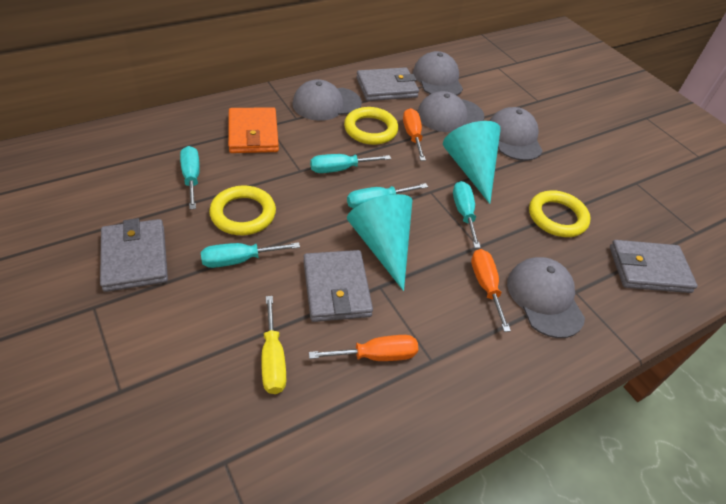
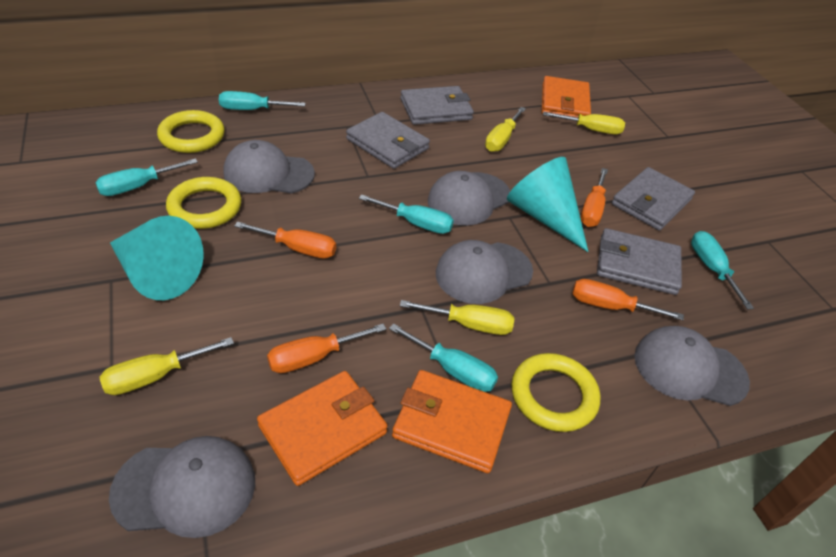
orange screwdriver: [309,335,418,361] [403,108,426,161] [471,249,511,332] = 3 -> [234,222,336,258] [267,324,386,373] [572,279,684,320] [580,168,608,227] = 4
orange wallet: [228,107,279,153] = 1 -> [257,371,388,486] [392,370,512,473] [542,76,591,118] = 3
yellow screwdriver: [261,296,286,394] = 1 -> [100,337,234,395] [400,300,514,335] [485,107,526,152] [543,112,625,134] = 4

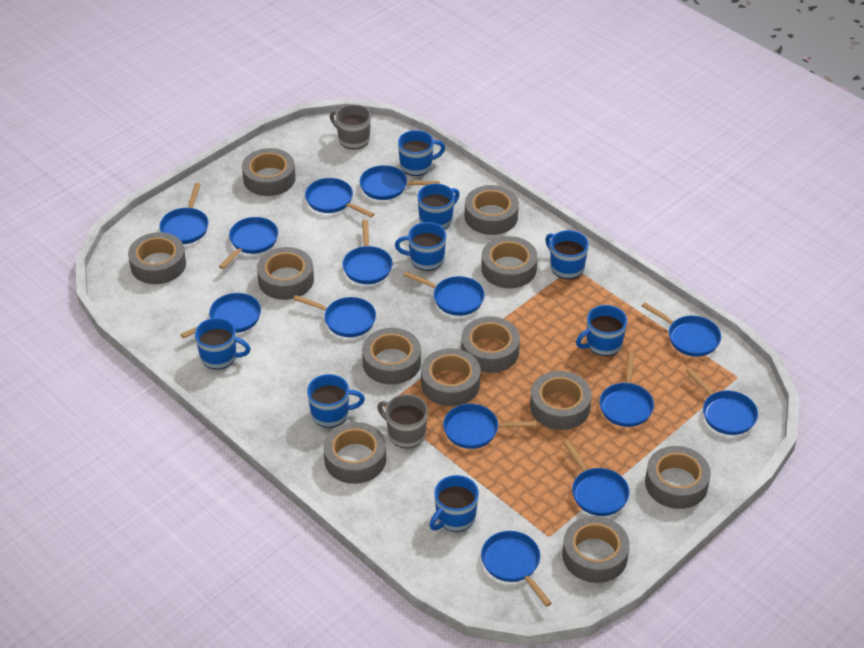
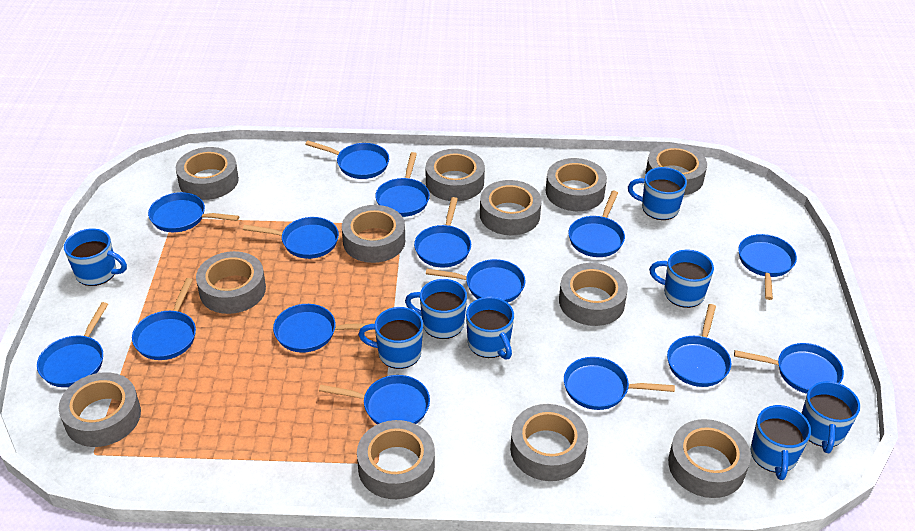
blue pan: [159,183,209,244] [180,293,261,339] [219,217,278,269] [293,295,376,337] [305,178,374,217] [342,220,393,284] [360,165,440,200] [403,271,485,316] [443,404,537,449] [481,531,552,607] [563,440,629,516] [599,353,654,427] [642,302,721,357] [685,368,758,435] = 14 -> [37,302,108,387] [132,278,196,360] [148,192,239,232] [243,217,339,259] [273,304,375,353] [305,141,389,179] [319,375,430,424] [375,152,430,217] [414,197,471,268] [426,259,525,302] [564,357,675,410] [568,191,625,257] [667,304,731,387] [734,343,844,394] [738,234,797,300] = 15
grey mug: [330,104,371,149] [377,394,428,448] = 2 -> none = 0

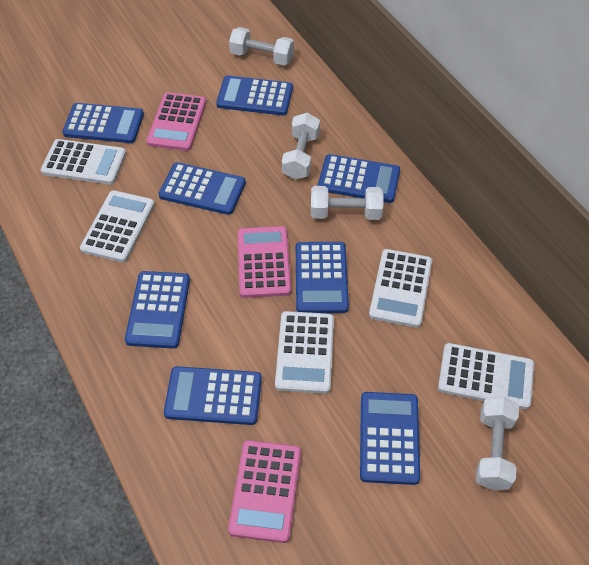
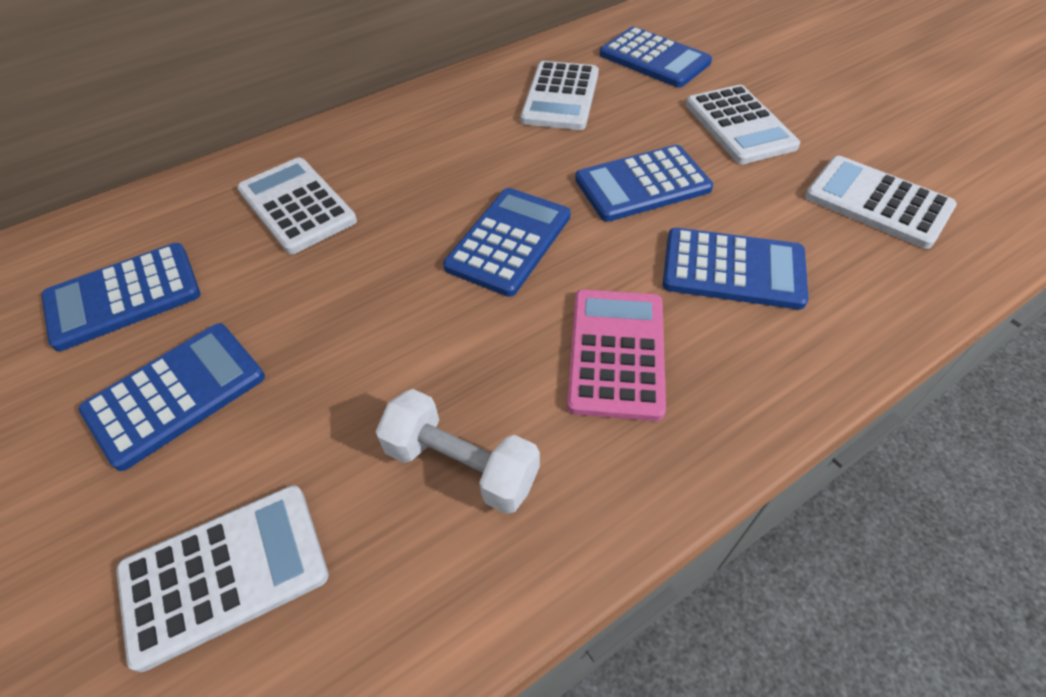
blue calculator: [62,103,144,143] [125,271,190,349] [159,162,246,215] [164,366,262,425] [216,75,293,115] [296,242,349,313] [318,154,400,203] [360,392,420,485] = 8 -> [42,243,200,351] [79,323,265,471] [443,188,571,297] [575,145,713,222] [600,26,712,88] [662,228,808,310] = 6
pink calculator: [146,92,206,151] [228,440,301,543] [238,226,291,298] = 3 -> [567,289,666,421] = 1
white dumbbell: [229,27,294,66] [282,113,320,179] [311,186,384,220] [475,397,519,490] = 4 -> [375,389,540,514] = 1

• [Problem requirements]
Copy out all of the listing word for word, but skip the images.

• [Exercise result]
orange screwdriver: [309,335,418,361] [403,108,426,161] [471,249,511,332] = 3 -> [234,222,336,258] [267,324,386,373] [572,279,684,320] [580,168,608,227] = 4
orange wallet: [228,107,279,153] = 1 -> [257,371,388,486] [392,370,512,473] [542,76,591,118] = 3
yellow screwdriver: [261,296,286,394] = 1 -> [100,337,234,395] [400,300,514,335] [485,107,526,152] [543,112,625,134] = 4

blue pan: [159,183,209,244] [180,293,261,339] [219,217,278,269] [293,295,376,337] [305,178,374,217] [342,220,393,284] [360,165,440,200] [403,271,485,316] [443,404,537,449] [481,531,552,607] [563,440,629,516] [599,353,654,427] [642,302,721,357] [685,368,758,435] = 14 -> [37,302,108,387] [132,278,196,360] [148,192,239,232] [243,217,339,259] [273,304,375,353] [305,141,389,179] [319,375,430,424] [375,152,430,217] [414,197,471,268] [426,259,525,302] [564,357,675,410] [568,191,625,257] [667,304,731,387] [734,343,844,394] [738,234,797,300] = 15
grey mug: [330,104,371,149] [377,394,428,448] = 2 -> none = 0

blue calculator: [62,103,144,143] [125,271,190,349] [159,162,246,215] [164,366,262,425] [216,75,293,115] [296,242,349,313] [318,154,400,203] [360,392,420,485] = 8 -> [42,243,200,351] [79,323,265,471] [443,188,571,297] [575,145,713,222] [600,26,712,88] [662,228,808,310] = 6
pink calculator: [146,92,206,151] [228,440,301,543] [238,226,291,298] = 3 -> [567,289,666,421] = 1
white dumbbell: [229,27,294,66] [282,113,320,179] [311,186,384,220] [475,397,519,490] = 4 -> [375,389,540,514] = 1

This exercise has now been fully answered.